## START GIVEN RECORDS

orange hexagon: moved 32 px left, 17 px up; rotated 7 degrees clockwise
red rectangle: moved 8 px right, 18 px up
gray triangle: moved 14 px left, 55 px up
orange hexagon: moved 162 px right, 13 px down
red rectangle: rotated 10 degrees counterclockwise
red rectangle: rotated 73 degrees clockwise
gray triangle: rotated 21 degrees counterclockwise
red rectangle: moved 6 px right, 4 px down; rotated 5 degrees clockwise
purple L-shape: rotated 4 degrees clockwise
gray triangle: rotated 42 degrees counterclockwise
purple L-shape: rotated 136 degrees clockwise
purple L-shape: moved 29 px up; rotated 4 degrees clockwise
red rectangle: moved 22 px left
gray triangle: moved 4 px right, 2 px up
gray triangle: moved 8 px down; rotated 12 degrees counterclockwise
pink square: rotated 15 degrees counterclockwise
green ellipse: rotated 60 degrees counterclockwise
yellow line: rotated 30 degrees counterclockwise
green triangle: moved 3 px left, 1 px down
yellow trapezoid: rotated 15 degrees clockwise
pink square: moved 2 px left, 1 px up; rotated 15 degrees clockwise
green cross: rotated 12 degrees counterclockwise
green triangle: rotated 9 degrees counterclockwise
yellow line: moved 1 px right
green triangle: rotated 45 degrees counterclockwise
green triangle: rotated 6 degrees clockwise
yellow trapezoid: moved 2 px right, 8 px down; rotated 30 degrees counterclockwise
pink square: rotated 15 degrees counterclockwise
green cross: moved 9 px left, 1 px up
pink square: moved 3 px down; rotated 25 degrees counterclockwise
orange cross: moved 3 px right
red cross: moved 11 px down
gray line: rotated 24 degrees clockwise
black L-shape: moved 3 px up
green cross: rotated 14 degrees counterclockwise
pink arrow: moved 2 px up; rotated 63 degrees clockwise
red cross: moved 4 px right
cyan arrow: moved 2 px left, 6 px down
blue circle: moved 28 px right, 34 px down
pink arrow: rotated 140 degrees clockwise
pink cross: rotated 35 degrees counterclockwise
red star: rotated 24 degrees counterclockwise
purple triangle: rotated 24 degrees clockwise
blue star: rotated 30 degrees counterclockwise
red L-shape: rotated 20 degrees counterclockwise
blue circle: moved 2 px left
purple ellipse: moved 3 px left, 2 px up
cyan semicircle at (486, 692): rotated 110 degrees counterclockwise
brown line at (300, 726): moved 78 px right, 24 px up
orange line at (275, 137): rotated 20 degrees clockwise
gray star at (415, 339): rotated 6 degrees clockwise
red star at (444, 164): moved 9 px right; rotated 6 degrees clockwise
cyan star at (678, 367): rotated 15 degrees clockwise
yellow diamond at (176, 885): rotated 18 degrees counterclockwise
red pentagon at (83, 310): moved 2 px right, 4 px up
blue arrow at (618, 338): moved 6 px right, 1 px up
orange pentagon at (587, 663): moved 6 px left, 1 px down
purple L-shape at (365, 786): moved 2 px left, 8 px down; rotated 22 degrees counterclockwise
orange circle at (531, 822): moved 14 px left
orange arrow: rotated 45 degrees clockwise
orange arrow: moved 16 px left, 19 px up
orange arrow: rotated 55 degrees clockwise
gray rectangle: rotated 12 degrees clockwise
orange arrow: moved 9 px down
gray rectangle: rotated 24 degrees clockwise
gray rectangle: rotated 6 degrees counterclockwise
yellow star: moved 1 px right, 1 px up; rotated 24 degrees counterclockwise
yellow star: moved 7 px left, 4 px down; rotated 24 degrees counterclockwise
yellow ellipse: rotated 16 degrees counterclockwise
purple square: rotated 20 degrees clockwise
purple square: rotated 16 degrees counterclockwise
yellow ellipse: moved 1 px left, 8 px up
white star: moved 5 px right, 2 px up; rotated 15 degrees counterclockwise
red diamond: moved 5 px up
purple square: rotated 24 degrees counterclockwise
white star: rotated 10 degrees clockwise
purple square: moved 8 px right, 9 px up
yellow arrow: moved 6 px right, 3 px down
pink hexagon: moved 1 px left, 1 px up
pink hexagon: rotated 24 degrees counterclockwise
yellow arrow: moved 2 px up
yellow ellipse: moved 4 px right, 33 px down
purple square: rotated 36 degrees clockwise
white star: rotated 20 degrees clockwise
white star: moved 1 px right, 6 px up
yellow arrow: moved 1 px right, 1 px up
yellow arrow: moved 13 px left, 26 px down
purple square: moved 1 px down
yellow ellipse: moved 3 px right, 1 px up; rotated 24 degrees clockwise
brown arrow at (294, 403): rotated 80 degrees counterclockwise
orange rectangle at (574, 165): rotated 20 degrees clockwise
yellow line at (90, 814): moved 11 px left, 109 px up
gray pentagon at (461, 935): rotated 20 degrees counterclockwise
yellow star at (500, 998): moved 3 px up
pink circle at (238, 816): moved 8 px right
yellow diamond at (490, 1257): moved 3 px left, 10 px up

## END GIVEN RECORDS

Copy out every line of the records above word for word, keeping them in their original order.

▶ [SOLUTION TO THIS TASK]
orange hexagon: moved 32 px left, 17 px up; rotated 7 degrees clockwise
red rectangle: moved 8 px right, 18 px up
gray triangle: moved 14 px left, 55 px up
orange hexagon: moved 162 px right, 13 px down
red rectangle: rotated 10 degrees counterclockwise
red rectangle: rotated 73 degrees clockwise
gray triangle: rotated 21 degrees counterclockwise
red rectangle: moved 6 px right, 4 px down; rotated 5 degrees clockwise
purple L-shape: rotated 4 degrees clockwise
gray triangle: rotated 42 degrees counterclockwise
purple L-shape: rotated 136 degrees clockwise
purple L-shape: moved 29 px up; rotated 4 degrees clockwise
red rectangle: moved 22 px left
gray triangle: moved 4 px right, 2 px up
gray triangle: moved 8 px down; rotated 12 degrees counterclockwise
pink square: rotated 15 degrees counterclockwise
green ellipse: rotated 60 degrees counterclockwise
yellow line: rotated 30 degrees counterclockwise
green triangle: moved 3 px left, 1 px down
yellow trapezoid: rotated 15 degrees clockwise
pink square: moved 2 px left, 1 px up; rotated 15 degrees clockwise
green cross: rotated 12 degrees counterclockwise
green triangle: rotated 9 degrees counterclockwise
yellow line: moved 1 px right
green triangle: rotated 45 degrees counterclockwise
green triangle: rotated 6 degrees clockwise
yellow trapezoid: moved 2 px right, 8 px down; rotated 30 degrees counterclockwise
pink square: rotated 15 degrees counterclockwise
green cross: moved 9 px left, 1 px up
pink square: moved 3 px down; rotated 25 degrees counterclockwise
orange cross: moved 3 px right
red cross: moved 11 px down
gray line: rotated 24 degrees clockwise
black L-shape: moved 3 px up
green cross: rotated 14 degrees counterclockwise
pink arrow: moved 2 px up; rotated 63 degrees clockwise
red cross: moved 4 px right
cyan arrow: moved 2 px left, 6 px down
blue circle: moved 28 px right, 34 px down
pink arrow: rotated 140 degrees clockwise
pink cross: rotated 35 degrees counterclockwise
red star: rotated 24 degrees counterclockwise
purple triangle: rotated 24 degrees clockwise
blue star: rotated 30 degrees counterclockwise
red L-shape: rotated 20 degrees counterclockwise
blue circle: moved 2 px left
purple ellipse: moved 3 px left, 2 px up
cyan semicircle at (486, 692): rotated 110 degrees counterclockwise
brown line at (300, 726): moved 78 px right, 24 px up
orange line at (275, 137): rotated 20 degrees clockwise
gray star at (415, 339): rotated 6 degrees clockwise
red star at (444, 164): moved 9 px right; rotated 6 degrees clockwise
cyan star at (678, 367): rotated 15 degrees clockwise
yellow diamond at (176, 885): rotated 18 degrees counterclockwise
red pentagon at (83, 310): moved 2 px right, 4 px up
blue arrow at (618, 338): moved 6 px right, 1 px up
orange pentagon at (587, 663): moved 6 px left, 1 px down
purple L-shape at (365, 786): moved 2 px left, 8 px down; rotated 22 degrees counterclockwise
orange circle at (531, 822): moved 14 px left
orange arrow: rotated 45 degrees clockwise
orange arrow: moved 16 px left, 19 px up
orange arrow: rotated 55 degrees clockwise
gray rectangle: rotated 12 degrees clockwise
orange arrow: moved 9 px down
gray rectangle: rotated 24 degrees clockwise
gray rectangle: rotated 6 degrees counterclockwise
yellow star: moved 1 px right, 1 px up; rotated 24 degrees counterclockwise
yellow star: moved 7 px left, 4 px down; rotated 24 degrees counterclockwise
yellow ellipse: rotated 16 degrees counterclockwise
purple square: rotated 20 degrees clockwise
purple square: rotated 16 degrees counterclockwise
yellow ellipse: moved 1 px left, 8 px up
white star: moved 5 px right, 2 px up; rotated 15 degrees counterclockwise
red diamond: moved 5 px up
purple square: rotated 24 degrees counterclockwise
white star: rotated 10 degrees clockwise
purple square: moved 8 px right, 9 px up
yellow arrow: moved 6 px right, 3 px down
pink hexagon: moved 1 px left, 1 px up
pink hexagon: rotated 24 degrees counterclockwise
yellow arrow: moved 2 px up
yellow ellipse: moved 4 px right, 33 px down
purple square: rotated 36 degrees clockwise
white star: rotated 20 degrees clockwise
white star: moved 1 px right, 6 px up
yellow arrow: moved 1 px right, 1 px up
yellow arrow: moved 13 px left, 26 px down
purple square: moved 1 px down
yellow ellipse: moved 3 px right, 1 px up; rotated 24 degrees clockwise
brown arrow at (294, 403): rotated 80 degrees counterclockwise
orange rectangle at (574, 165): rotated 20 degrees clockwise
yellow line at (90, 814): moved 11 px left, 109 px up
gray pentagon at (461, 935): rotated 20 degrees counterclockwise
yellow star at (500, 998): moved 3 px up
pink circle at (238, 816): moved 8 px right
yellow diamond at (490, 1257): moved 3 px left, 10 px up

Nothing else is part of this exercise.